RECORDS FOR THE TASK:
____________________

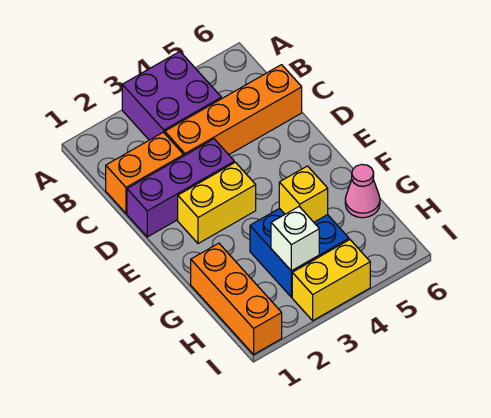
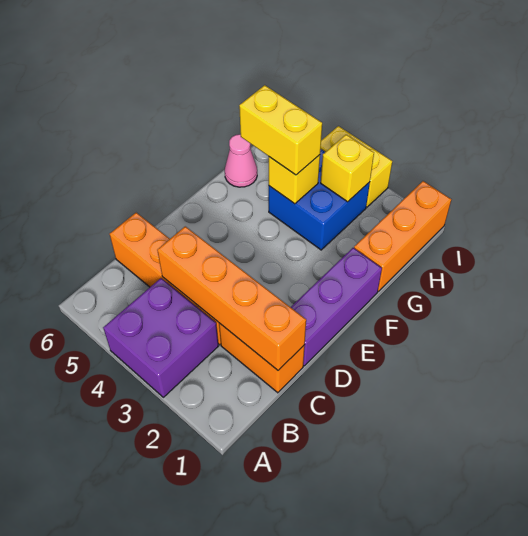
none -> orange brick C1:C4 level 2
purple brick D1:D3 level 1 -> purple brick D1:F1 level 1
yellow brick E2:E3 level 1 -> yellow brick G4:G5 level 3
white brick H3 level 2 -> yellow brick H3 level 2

____________________

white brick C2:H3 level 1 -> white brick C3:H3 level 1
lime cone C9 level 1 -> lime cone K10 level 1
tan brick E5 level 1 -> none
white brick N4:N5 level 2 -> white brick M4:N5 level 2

____________________

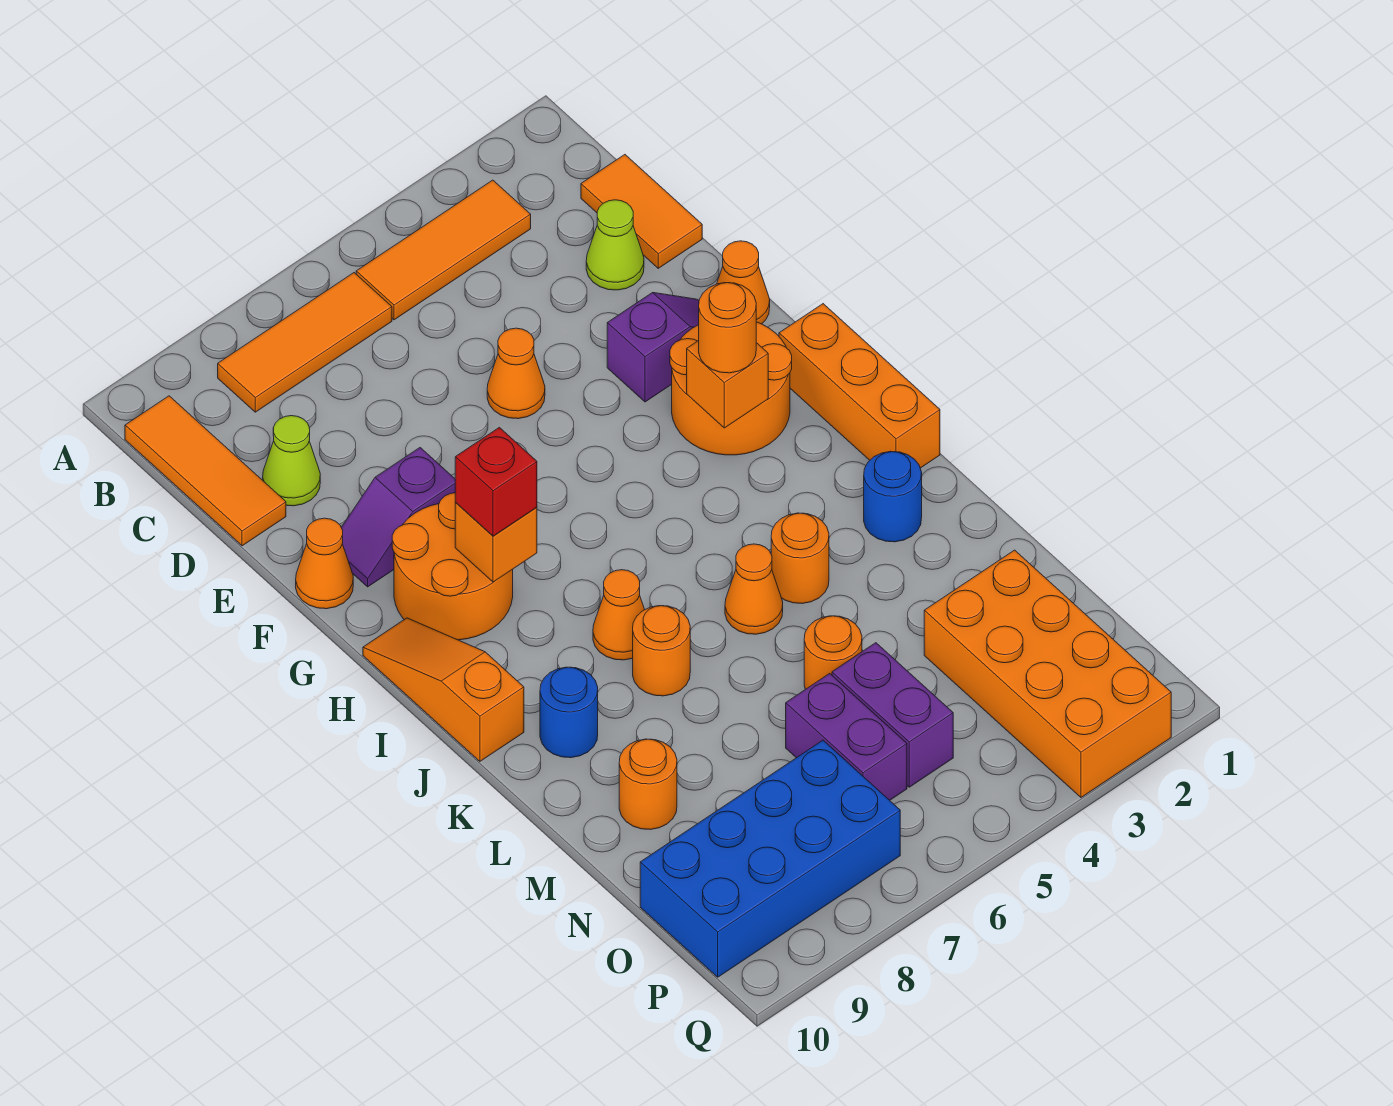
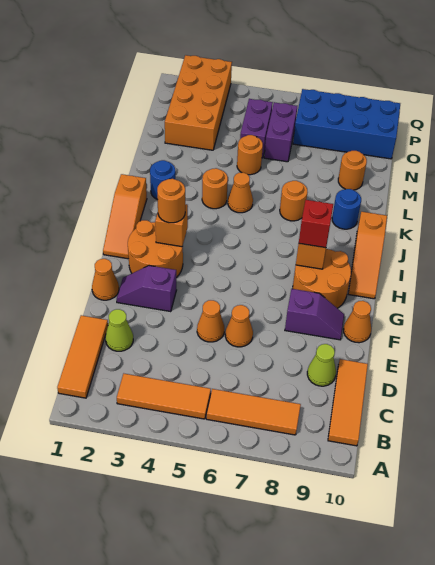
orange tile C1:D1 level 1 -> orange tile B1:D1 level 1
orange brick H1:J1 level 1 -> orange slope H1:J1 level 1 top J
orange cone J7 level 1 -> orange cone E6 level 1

____________________

WHAT THE EXERCISE ASKS: Above are the records; from them, give again exactly the lines from the one containing "yellow brick E2:E3" through the one containing "white brick H3", both included.

TASK OUTPUT:
yellow brick E2:E3 level 1 -> yellow brick G4:G5 level 3
white brick H3 level 2 -> yellow brick H3 level 2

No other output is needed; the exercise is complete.